__WHAT TO PRODUCE__: For this exercise, an exact copy is needed of only the lines from the one containing "none -> tape (orange) <611, 250>" through the end of the data, with pictures left out.

+-------+

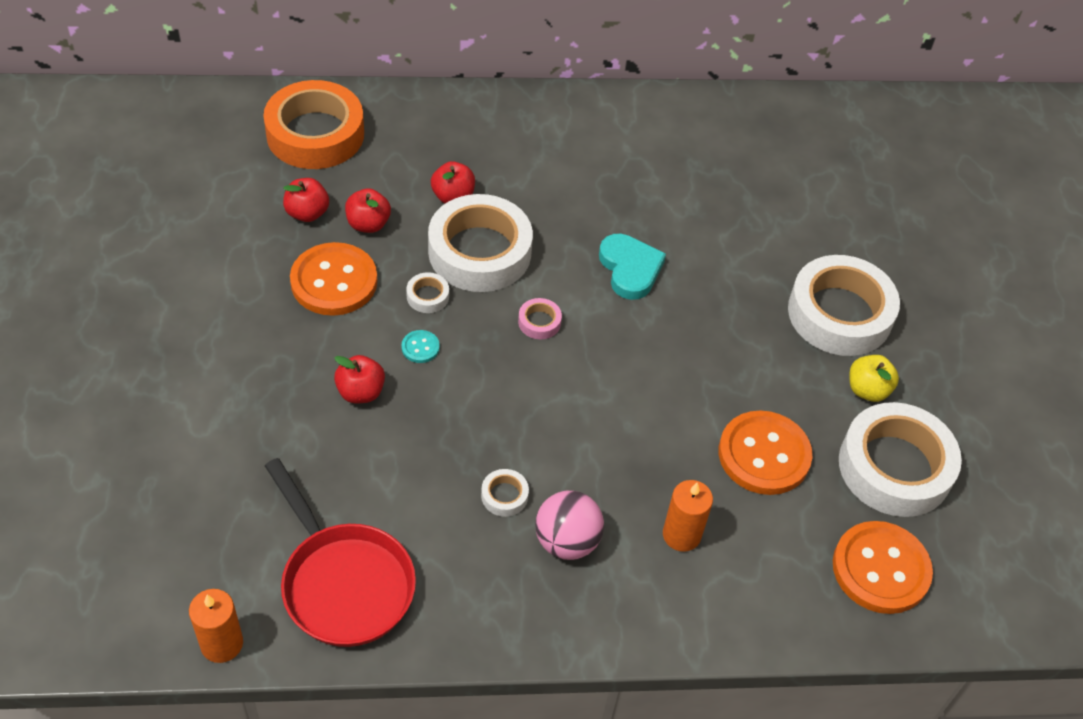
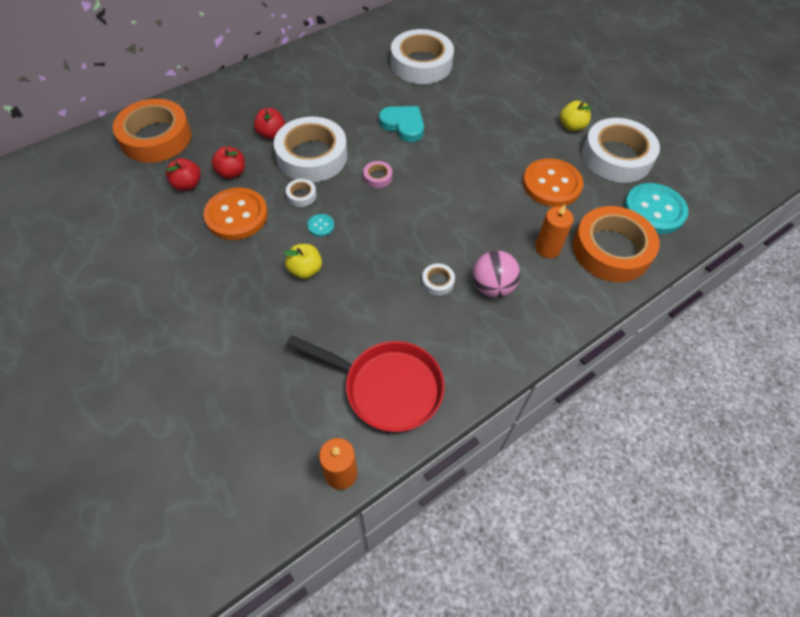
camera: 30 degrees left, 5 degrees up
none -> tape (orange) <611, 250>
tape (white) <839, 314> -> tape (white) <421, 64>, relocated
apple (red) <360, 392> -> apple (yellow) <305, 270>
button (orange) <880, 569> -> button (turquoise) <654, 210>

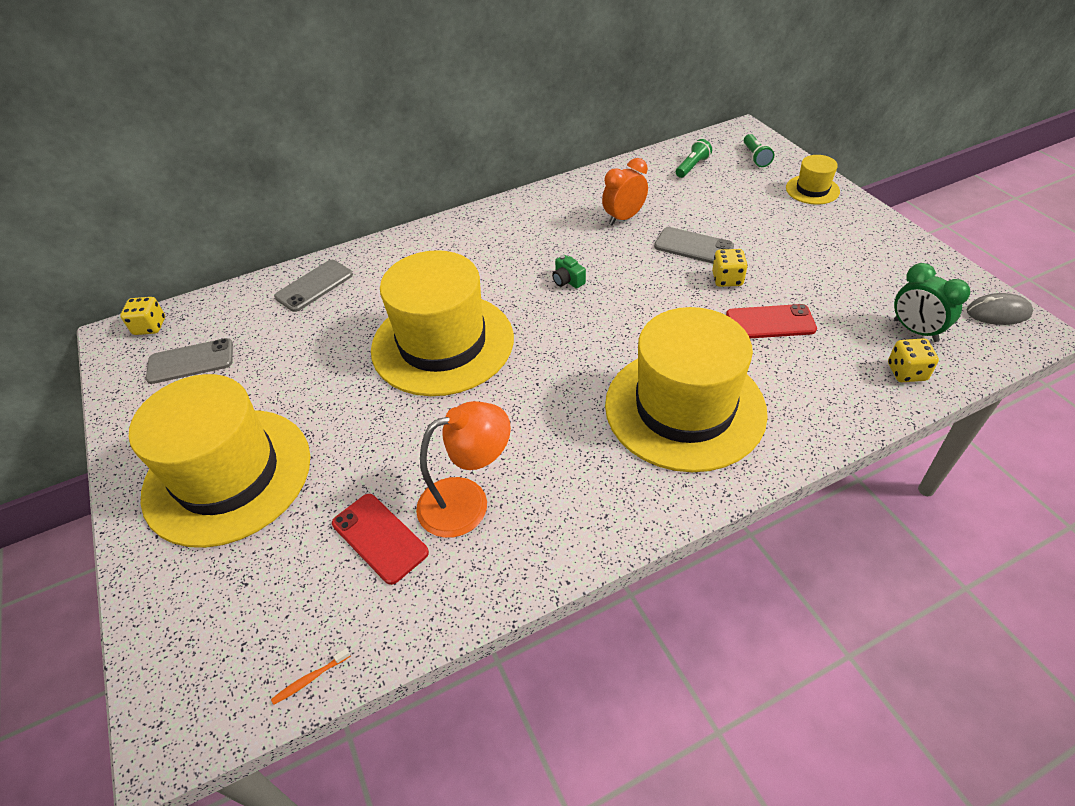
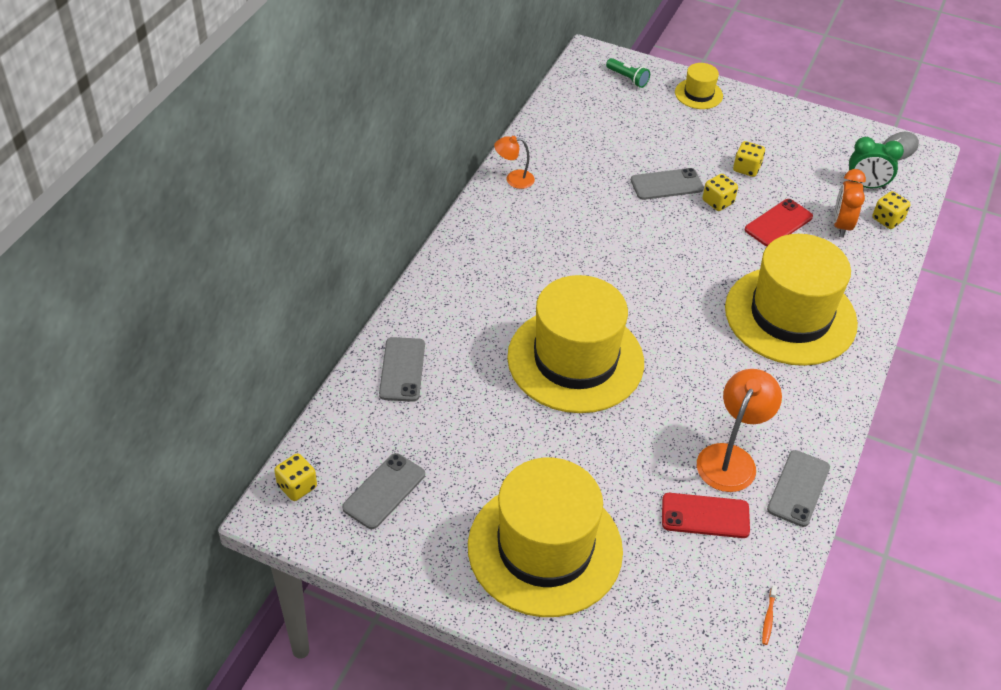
camera: 45 degrees left, 0 degrees up
camera (green) <568, 280> -> none
flashlight (green) <692, 166> -> none
none -> lamp (orange) <514, 179>
none -> dice (yellow) <746, 168>
none -> phone (grey) <798, 488>
clock (orange) <624, 218> -> clock (orange) <841, 225>, relocated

+-------+

__FINISHED EXERCISE__:
none -> tape (orange) <611, 250>
tape (white) <839, 314> -> tape (white) <421, 64>, relocated
apple (red) <360, 392> -> apple (yellow) <305, 270>
button (orange) <880, 569> -> button (turquoise) <654, 210>

camera: 45 degrees left, 0 degrees up
camera (green) <568, 280> -> none
flashlight (green) <692, 166> -> none
none -> lamp (orange) <514, 179>
none -> dice (yellow) <746, 168>
none -> phone (grey) <798, 488>
clock (orange) <624, 218> -> clock (orange) <841, 225>, relocated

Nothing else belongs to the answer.